▶ **Data for review**:
■ ■ ■ ■ ■ ■ ■
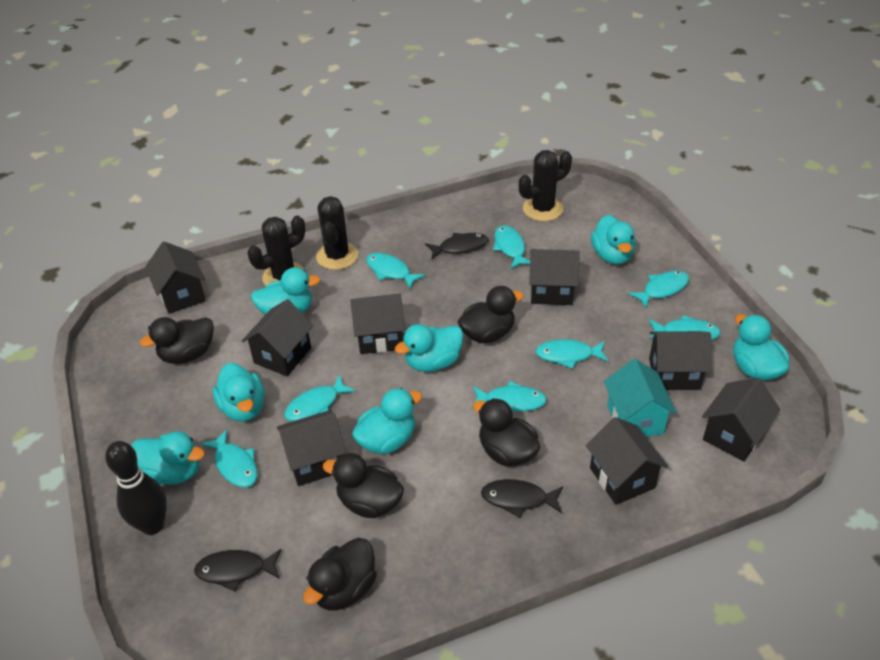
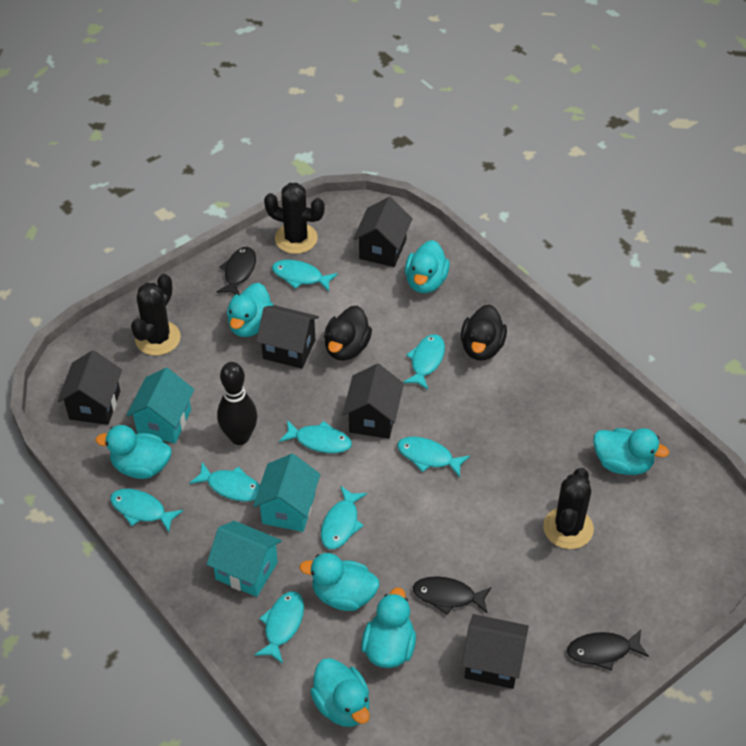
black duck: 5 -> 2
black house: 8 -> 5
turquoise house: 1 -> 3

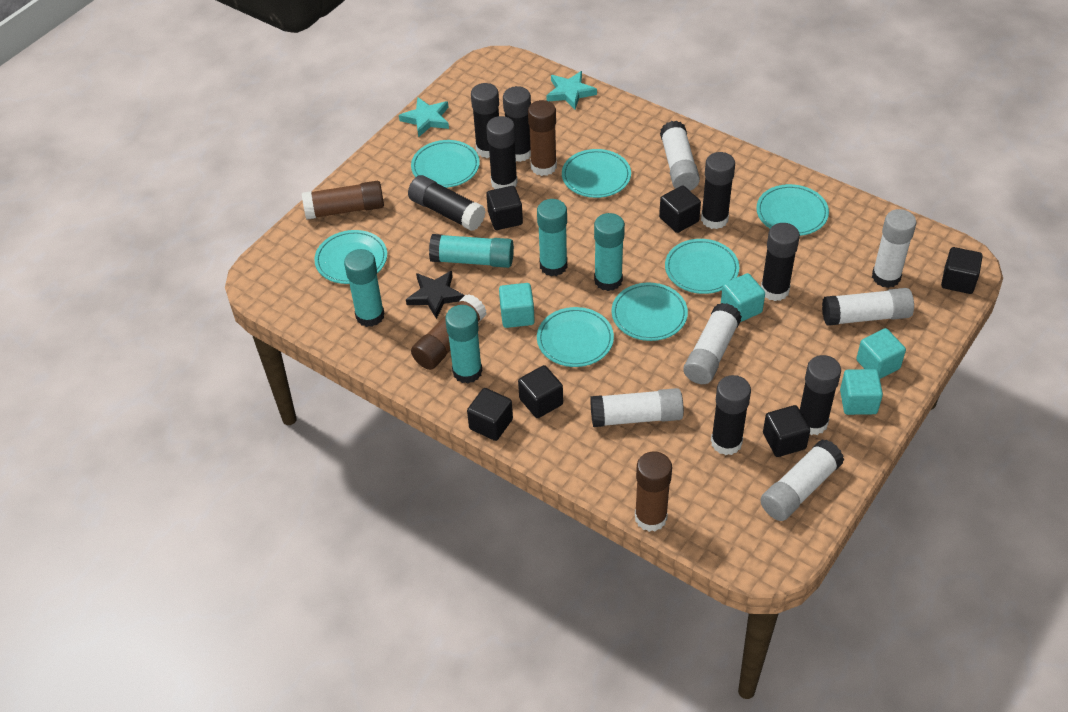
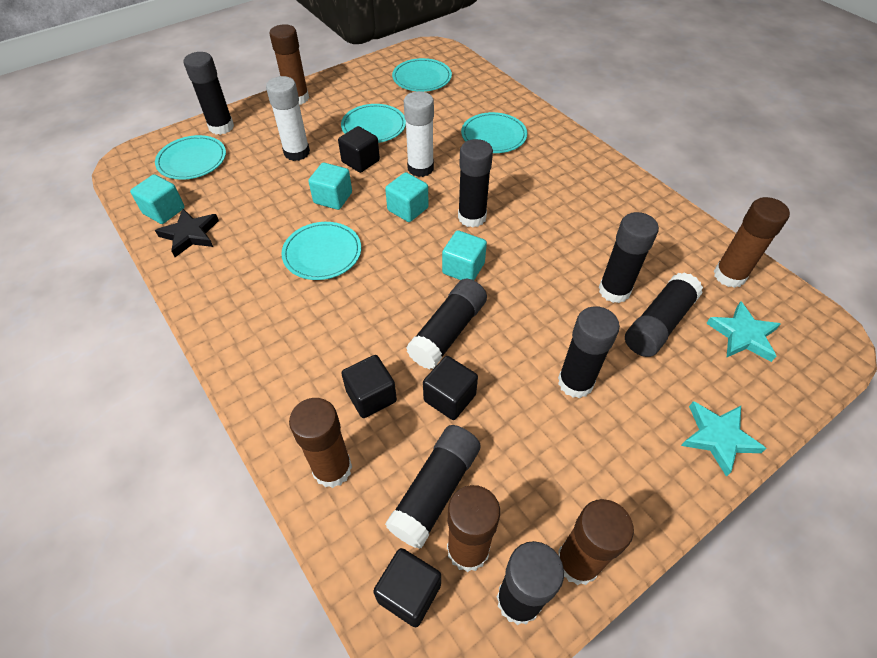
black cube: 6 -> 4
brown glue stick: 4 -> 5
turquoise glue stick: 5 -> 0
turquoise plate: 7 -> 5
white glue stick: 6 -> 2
■ ■ ■ ■ ■ ■ ■
▶ **What needs to be done**:
Which lines hold the string "turquoise"? Copy all of them from the data above.

▶ **Result for this task**:
turquoise house: 1 -> 3
turquoise glue stick: 5 -> 0
turquoise plate: 7 -> 5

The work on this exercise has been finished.